• WORK ITEM
Which lines in the data below contain the word "RECT"? Return each of them.

• TASK INPUTS

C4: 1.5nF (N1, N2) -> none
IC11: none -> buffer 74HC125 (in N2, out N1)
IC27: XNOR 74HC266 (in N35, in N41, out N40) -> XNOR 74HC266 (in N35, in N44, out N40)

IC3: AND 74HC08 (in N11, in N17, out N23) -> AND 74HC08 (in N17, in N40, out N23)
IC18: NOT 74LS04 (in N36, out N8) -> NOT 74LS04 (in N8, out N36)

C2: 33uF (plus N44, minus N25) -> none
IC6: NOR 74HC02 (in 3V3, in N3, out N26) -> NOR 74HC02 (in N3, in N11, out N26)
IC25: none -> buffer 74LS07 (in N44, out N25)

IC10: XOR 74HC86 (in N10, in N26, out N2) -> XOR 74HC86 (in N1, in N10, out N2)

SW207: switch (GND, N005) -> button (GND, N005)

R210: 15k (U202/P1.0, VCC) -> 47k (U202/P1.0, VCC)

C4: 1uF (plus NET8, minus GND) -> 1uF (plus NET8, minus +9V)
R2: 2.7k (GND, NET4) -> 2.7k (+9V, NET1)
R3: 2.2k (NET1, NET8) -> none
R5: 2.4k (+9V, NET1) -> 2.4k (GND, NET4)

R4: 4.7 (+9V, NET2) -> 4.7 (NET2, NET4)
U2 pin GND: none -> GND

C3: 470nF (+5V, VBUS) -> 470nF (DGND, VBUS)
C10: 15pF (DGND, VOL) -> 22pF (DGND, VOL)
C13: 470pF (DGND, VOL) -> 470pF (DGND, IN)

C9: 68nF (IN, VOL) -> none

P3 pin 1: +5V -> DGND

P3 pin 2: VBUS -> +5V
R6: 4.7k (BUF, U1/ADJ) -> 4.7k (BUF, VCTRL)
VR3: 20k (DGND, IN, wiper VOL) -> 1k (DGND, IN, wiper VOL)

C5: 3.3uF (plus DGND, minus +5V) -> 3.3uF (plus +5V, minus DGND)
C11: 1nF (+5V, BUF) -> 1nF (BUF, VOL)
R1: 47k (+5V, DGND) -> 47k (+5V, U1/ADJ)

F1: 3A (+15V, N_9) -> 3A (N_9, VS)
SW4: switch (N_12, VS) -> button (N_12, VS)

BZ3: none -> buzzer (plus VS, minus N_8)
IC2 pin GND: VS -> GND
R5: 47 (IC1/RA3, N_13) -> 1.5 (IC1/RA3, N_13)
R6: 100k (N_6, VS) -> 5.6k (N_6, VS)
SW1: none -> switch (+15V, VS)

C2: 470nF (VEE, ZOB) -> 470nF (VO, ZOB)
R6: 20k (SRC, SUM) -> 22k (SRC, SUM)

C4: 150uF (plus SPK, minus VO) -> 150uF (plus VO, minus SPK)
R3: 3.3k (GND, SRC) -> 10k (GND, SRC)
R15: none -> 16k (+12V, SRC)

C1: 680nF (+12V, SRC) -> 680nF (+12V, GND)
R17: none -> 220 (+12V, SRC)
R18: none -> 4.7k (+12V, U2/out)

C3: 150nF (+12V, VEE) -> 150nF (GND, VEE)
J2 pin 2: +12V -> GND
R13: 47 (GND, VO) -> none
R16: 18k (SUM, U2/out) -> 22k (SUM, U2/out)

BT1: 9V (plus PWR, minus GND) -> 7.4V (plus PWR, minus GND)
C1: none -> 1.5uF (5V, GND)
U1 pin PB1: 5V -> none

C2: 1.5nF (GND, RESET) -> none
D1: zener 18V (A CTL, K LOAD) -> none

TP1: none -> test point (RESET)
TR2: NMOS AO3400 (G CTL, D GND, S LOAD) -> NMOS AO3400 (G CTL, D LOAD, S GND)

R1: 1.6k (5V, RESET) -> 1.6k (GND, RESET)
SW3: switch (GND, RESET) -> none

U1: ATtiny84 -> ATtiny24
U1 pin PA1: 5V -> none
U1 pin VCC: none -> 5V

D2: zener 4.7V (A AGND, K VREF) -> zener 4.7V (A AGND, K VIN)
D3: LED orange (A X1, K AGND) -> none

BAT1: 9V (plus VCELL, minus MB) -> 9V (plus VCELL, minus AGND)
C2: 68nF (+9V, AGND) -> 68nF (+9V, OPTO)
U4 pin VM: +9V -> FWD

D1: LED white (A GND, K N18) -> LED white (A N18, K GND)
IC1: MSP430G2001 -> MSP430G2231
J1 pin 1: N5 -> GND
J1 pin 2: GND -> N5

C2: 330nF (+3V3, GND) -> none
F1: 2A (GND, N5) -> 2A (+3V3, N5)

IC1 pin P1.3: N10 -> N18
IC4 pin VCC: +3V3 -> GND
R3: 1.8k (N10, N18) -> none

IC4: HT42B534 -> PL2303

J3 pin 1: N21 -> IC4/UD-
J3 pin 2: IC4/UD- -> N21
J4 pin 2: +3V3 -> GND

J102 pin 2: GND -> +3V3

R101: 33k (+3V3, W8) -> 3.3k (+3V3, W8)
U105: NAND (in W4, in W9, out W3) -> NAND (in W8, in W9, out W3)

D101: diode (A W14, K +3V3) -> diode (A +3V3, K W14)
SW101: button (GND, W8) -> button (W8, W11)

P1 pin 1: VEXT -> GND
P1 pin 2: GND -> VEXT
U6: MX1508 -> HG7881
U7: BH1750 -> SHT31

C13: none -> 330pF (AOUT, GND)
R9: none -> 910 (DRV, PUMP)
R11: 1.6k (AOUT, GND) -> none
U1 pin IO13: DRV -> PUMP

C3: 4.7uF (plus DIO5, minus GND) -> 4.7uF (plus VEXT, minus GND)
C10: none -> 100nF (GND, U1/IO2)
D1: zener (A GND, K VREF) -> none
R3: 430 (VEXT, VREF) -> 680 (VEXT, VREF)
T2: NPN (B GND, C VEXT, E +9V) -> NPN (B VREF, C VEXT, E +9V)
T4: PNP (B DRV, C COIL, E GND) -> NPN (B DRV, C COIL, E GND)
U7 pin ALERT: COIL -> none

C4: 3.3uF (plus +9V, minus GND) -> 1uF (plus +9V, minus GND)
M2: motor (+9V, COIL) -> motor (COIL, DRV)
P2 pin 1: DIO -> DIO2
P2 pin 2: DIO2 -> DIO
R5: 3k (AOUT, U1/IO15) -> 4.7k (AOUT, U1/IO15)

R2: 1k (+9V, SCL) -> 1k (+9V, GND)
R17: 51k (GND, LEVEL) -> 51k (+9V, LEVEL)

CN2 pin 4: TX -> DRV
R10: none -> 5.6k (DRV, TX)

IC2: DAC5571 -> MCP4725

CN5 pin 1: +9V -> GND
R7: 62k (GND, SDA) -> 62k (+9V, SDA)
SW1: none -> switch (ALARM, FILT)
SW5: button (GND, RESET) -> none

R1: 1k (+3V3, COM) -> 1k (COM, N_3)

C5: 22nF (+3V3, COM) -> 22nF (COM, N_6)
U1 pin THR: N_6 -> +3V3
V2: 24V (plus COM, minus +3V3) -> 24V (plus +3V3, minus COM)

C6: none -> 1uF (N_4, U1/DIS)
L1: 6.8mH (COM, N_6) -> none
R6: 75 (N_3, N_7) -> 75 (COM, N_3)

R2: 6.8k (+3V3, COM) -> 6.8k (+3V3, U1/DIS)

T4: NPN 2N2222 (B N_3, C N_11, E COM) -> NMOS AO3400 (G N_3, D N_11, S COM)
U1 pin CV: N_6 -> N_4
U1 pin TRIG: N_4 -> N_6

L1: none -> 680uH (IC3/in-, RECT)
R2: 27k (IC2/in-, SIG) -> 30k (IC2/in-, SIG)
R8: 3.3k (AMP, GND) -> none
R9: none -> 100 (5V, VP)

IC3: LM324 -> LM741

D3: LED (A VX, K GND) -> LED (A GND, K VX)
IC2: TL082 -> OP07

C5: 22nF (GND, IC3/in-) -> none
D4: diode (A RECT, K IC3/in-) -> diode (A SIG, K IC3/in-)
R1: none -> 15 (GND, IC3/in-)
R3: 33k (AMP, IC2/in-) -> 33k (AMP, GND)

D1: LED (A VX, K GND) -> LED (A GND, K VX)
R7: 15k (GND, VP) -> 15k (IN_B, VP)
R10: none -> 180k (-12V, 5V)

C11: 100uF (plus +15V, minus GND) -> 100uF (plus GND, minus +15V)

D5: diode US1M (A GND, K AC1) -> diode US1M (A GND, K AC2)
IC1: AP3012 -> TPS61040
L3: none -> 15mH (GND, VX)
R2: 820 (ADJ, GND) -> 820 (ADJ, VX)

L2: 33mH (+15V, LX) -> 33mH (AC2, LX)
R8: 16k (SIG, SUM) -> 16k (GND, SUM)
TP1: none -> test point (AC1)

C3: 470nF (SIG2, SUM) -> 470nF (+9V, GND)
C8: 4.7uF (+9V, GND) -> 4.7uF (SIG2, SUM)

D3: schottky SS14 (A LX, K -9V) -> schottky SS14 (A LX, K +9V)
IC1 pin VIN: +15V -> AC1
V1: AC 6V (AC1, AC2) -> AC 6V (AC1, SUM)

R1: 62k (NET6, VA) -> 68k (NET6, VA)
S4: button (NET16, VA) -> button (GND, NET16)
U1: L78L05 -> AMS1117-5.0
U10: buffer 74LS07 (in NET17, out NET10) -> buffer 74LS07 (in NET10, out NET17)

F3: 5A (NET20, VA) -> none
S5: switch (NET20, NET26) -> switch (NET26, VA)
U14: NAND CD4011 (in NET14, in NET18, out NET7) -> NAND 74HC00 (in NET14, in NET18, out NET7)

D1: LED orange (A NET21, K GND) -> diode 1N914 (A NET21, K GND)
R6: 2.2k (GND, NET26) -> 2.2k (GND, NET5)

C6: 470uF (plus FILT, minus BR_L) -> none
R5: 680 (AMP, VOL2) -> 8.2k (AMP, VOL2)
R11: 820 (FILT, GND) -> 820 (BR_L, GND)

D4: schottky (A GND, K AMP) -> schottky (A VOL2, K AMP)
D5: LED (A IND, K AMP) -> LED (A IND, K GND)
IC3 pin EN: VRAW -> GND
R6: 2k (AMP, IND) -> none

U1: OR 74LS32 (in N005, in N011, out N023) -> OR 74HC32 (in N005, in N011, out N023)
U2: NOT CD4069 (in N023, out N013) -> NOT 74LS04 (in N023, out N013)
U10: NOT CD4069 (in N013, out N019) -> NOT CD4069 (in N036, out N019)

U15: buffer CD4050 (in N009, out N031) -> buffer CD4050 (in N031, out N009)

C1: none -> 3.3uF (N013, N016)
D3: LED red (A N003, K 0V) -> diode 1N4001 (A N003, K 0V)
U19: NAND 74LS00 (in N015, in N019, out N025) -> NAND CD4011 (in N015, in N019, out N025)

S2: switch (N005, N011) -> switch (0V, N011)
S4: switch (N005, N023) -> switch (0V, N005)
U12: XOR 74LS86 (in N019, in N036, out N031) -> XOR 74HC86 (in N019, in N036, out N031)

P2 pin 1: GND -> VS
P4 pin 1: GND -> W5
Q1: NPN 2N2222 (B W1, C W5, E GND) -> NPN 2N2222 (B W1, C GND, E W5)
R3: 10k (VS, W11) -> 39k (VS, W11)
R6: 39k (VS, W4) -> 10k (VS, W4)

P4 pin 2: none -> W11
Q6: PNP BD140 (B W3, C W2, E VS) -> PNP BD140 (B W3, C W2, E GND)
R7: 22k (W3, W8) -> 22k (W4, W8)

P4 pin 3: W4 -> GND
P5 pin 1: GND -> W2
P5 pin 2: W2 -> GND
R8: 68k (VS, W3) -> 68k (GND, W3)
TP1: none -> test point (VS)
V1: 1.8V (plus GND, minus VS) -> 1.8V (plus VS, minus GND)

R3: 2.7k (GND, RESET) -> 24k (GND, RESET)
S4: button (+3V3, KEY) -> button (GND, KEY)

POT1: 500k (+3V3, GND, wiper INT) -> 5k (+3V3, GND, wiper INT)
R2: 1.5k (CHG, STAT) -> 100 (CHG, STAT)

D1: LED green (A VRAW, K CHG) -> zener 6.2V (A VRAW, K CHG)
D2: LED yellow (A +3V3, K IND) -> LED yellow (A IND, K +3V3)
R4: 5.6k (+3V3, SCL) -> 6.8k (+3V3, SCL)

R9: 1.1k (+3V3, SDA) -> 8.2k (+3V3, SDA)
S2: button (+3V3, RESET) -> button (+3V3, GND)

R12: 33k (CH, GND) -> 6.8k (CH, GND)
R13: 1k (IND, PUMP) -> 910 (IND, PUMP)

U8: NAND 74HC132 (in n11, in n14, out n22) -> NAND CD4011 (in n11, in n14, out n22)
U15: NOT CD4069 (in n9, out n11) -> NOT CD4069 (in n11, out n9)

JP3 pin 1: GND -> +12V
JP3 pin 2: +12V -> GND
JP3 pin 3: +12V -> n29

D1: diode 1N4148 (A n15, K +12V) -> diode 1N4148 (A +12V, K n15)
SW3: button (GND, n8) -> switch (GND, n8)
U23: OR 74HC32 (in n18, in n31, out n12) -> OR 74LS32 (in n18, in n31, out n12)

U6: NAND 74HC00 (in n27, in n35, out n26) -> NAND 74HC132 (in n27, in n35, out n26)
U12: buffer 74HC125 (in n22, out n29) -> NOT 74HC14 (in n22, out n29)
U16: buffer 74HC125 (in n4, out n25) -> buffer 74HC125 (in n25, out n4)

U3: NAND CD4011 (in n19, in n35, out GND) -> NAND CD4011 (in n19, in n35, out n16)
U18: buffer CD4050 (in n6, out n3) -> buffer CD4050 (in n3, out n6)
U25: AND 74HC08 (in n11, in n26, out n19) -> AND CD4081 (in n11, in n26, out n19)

• EXPECTED OUTPUT
L1: none -> 680uH (IC3/in-, RECT)
D4: diode (A RECT, K IC3/in-) -> diode (A SIG, K IC3/in-)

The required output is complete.